● Exercise:
Look below for the line that has "pink jar: [134,275,364,463]". Set down the lines from there through the line that has "white ring: [168,489,346,636]", exactly as written.

● Exercise material:
□ □ □ □

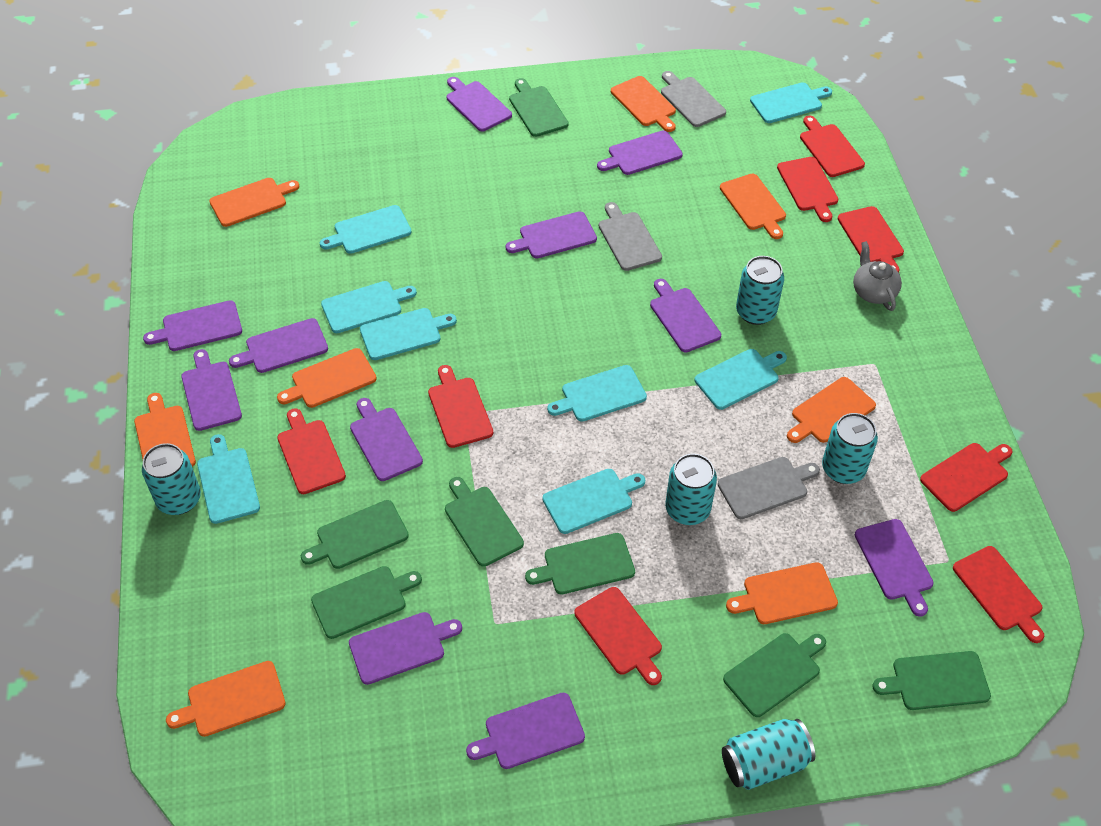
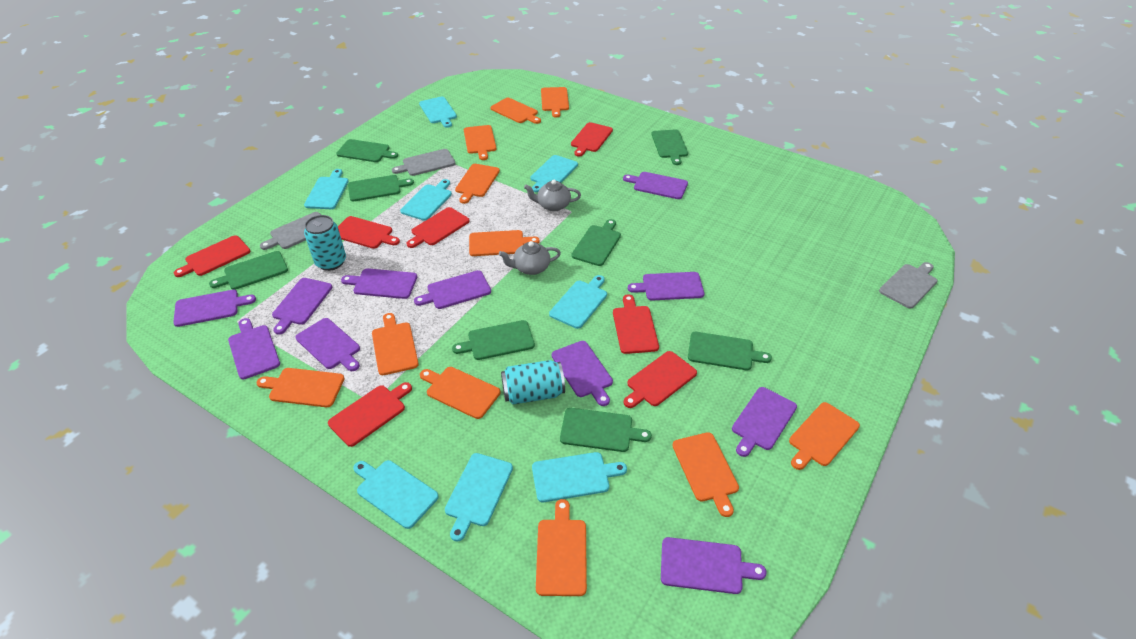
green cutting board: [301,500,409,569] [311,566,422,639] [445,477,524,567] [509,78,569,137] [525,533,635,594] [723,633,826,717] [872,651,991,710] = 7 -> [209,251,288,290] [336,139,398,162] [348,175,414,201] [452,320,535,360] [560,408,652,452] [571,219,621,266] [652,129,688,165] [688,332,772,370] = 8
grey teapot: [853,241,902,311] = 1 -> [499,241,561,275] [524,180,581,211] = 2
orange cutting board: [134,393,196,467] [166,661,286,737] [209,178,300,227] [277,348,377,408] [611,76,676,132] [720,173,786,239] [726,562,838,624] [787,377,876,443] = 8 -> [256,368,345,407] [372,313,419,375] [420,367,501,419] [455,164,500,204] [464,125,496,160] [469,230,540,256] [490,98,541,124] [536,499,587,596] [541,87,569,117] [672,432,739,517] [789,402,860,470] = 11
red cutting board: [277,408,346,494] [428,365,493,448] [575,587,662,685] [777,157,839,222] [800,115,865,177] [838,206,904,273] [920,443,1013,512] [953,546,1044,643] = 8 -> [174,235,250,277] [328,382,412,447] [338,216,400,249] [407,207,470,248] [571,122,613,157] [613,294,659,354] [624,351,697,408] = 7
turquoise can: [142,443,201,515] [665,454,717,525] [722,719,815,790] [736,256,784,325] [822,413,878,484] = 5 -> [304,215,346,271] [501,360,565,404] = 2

□ □ □ □

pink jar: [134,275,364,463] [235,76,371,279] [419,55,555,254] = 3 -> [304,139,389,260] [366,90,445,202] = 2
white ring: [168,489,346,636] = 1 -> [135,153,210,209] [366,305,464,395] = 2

□ □ □ □

● Response to the task:
pink jar: [134,275,364,463] [235,76,371,279] [419,55,555,254] = 3 -> [304,139,389,260] [366,90,445,202] = 2
white ring: [168,489,346,636] = 1 -> [135,153,210,209] [366,305,464,395] = 2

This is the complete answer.